Available records:
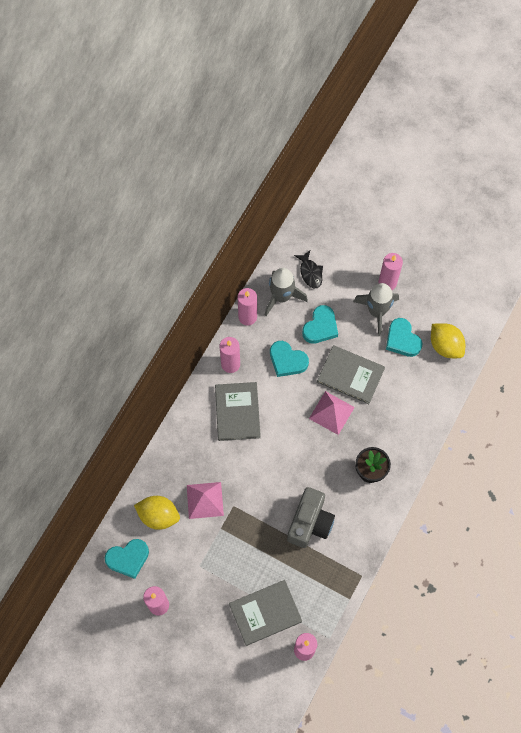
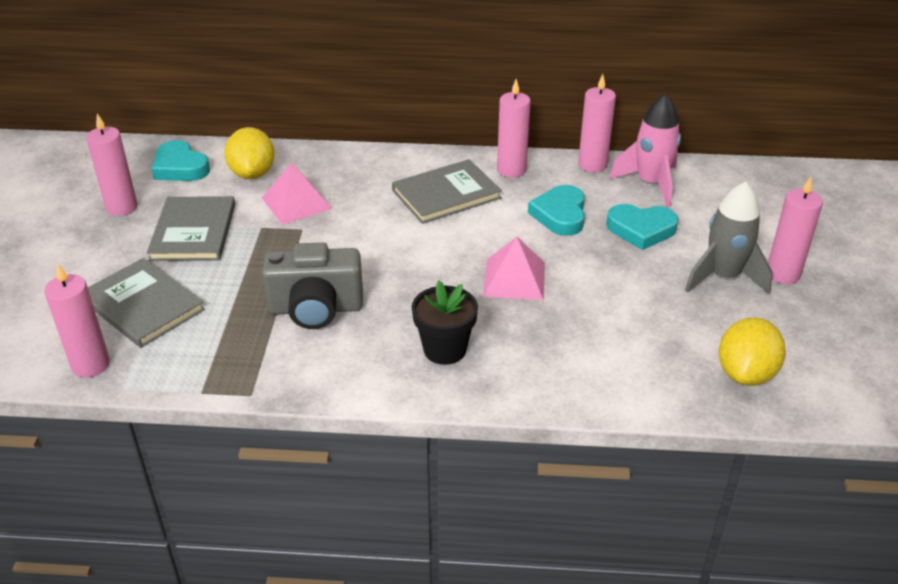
camera: 65 degrees right, 30 degrees down
grey rocket [265,268,308,316] -> pink rocket [609,93,681,207]
black fish [294,251,323,288] -> none
grey book [317,345,385,404] -> grey book moved to [147,196,235,261]
turquoise heart [386,318,422,357] -> none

What to do: Reproduce all lines from the records above that include the word "none".

Written solution:
black fish [294,251,323,288] -> none
turquoise heart [386,318,422,357] -> none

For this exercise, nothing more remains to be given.